**** AVAILABLE DATA

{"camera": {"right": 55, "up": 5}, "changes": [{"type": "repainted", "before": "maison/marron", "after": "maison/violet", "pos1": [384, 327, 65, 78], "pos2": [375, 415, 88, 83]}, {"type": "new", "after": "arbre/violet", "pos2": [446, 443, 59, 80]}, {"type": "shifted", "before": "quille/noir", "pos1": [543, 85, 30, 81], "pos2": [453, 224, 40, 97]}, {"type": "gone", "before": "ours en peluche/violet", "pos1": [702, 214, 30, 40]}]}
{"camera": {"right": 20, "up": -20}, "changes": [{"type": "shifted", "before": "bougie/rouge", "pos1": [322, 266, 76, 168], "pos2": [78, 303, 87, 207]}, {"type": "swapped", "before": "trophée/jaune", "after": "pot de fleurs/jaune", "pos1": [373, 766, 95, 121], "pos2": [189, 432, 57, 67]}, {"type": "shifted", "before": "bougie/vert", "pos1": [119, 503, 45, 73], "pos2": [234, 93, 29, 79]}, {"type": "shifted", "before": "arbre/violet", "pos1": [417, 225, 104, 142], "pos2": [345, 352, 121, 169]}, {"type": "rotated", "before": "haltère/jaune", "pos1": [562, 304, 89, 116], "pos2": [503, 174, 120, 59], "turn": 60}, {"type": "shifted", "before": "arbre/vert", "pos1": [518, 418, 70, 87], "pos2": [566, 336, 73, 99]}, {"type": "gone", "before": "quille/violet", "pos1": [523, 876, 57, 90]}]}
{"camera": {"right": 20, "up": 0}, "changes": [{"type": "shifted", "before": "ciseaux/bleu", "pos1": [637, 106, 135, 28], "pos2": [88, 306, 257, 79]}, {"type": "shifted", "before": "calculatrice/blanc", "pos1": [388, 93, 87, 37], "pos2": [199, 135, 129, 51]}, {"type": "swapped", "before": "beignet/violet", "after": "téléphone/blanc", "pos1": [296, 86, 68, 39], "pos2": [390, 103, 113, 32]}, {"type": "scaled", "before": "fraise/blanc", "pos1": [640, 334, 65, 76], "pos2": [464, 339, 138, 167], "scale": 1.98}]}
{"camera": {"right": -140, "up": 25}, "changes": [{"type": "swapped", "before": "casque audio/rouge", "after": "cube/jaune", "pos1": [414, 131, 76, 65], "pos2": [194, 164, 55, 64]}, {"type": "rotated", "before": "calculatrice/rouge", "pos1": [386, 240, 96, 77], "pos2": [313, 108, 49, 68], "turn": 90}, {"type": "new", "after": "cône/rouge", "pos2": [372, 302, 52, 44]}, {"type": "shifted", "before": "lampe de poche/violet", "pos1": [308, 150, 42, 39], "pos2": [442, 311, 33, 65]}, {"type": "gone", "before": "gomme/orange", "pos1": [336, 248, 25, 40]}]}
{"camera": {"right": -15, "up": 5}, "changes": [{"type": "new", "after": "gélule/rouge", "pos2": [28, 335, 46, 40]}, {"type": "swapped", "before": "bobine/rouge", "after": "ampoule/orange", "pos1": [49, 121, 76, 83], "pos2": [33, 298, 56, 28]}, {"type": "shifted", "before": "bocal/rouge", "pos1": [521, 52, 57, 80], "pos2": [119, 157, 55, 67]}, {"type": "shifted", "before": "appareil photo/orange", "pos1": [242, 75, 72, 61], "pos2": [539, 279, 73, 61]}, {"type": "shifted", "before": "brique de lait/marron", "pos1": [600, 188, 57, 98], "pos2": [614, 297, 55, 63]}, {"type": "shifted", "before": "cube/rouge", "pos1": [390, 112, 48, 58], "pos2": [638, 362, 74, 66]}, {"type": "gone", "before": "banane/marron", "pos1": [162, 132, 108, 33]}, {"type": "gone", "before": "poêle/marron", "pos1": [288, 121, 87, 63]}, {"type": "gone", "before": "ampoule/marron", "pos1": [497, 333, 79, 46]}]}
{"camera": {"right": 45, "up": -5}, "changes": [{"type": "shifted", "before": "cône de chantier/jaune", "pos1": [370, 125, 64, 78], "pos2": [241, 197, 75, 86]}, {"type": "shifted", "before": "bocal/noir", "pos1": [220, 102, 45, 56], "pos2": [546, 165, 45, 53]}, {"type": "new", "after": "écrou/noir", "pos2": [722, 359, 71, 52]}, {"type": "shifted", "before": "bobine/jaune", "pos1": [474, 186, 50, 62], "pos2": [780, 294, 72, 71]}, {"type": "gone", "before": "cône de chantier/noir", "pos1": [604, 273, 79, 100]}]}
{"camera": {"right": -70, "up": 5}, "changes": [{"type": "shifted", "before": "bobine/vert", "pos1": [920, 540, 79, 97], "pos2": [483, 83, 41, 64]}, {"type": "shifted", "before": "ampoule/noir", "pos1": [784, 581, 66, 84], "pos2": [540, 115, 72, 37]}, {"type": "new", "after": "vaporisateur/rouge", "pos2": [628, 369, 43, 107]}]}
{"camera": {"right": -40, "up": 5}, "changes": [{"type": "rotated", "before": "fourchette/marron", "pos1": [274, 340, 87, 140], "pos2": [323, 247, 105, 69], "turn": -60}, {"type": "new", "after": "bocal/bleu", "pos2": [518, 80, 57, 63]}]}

********

Tally the lines in the entries above that hold the word "bleu". Reply with nothing but that count.

2